▶ [What you need to do] Give the number of lines in the records below that contain the word "diode". State only that number.

(Change detection data)
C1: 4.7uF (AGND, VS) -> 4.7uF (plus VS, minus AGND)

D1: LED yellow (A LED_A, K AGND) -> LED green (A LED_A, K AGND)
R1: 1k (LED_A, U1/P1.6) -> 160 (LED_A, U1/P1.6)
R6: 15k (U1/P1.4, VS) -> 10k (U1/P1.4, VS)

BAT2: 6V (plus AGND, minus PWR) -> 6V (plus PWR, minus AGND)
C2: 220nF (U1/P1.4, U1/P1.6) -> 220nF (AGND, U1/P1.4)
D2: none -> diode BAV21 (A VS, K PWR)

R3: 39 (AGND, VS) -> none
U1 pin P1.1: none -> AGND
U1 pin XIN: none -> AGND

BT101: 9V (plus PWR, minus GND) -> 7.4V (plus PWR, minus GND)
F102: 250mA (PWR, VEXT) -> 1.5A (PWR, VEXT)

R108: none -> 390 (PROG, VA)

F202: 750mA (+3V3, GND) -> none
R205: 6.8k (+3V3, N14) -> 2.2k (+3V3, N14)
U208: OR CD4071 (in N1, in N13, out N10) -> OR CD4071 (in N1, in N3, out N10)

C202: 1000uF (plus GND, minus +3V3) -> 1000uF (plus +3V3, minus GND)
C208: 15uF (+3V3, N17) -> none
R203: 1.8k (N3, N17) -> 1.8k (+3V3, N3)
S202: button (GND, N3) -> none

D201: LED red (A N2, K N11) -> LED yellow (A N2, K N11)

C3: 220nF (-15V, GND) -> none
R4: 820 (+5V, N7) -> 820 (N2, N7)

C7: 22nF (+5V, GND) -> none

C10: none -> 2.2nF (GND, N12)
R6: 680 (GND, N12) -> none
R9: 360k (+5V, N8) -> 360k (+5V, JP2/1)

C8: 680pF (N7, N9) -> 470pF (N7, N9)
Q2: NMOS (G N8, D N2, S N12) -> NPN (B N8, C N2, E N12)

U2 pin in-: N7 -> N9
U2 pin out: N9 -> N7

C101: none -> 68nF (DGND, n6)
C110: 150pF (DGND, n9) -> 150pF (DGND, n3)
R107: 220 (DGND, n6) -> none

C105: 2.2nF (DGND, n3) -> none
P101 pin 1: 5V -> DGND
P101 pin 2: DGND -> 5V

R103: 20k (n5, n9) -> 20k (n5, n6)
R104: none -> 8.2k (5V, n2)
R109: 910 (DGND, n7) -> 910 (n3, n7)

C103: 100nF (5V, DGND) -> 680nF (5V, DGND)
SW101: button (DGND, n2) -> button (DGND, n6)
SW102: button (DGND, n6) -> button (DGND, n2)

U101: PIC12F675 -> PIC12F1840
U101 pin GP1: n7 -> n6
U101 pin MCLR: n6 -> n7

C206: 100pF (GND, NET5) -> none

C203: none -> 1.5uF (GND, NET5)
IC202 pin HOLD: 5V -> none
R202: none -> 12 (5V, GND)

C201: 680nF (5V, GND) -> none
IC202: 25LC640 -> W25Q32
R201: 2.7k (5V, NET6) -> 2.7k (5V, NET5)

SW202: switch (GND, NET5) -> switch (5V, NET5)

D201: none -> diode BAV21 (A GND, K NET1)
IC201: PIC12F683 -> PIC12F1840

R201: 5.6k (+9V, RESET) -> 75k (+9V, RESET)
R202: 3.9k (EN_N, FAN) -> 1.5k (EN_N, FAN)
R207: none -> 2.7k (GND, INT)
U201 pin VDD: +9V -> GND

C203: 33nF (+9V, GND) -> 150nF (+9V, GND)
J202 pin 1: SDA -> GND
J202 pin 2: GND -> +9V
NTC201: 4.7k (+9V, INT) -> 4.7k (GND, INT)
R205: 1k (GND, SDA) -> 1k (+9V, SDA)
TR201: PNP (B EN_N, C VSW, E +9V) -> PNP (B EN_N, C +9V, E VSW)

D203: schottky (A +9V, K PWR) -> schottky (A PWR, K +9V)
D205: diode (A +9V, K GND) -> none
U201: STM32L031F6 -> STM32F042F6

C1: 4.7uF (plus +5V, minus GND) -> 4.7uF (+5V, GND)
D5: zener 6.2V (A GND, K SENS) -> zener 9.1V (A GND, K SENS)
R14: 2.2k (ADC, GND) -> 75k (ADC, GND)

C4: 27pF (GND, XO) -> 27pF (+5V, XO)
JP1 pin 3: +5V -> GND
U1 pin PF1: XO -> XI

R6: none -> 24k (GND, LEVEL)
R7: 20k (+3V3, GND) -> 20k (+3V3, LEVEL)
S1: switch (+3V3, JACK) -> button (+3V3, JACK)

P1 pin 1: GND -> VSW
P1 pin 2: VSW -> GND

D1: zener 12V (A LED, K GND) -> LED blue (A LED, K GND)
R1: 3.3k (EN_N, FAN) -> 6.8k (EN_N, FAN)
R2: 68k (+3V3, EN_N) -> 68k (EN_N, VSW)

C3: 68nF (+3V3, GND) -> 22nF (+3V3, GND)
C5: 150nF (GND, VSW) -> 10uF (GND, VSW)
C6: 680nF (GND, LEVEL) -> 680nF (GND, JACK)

▶ [Solution] 3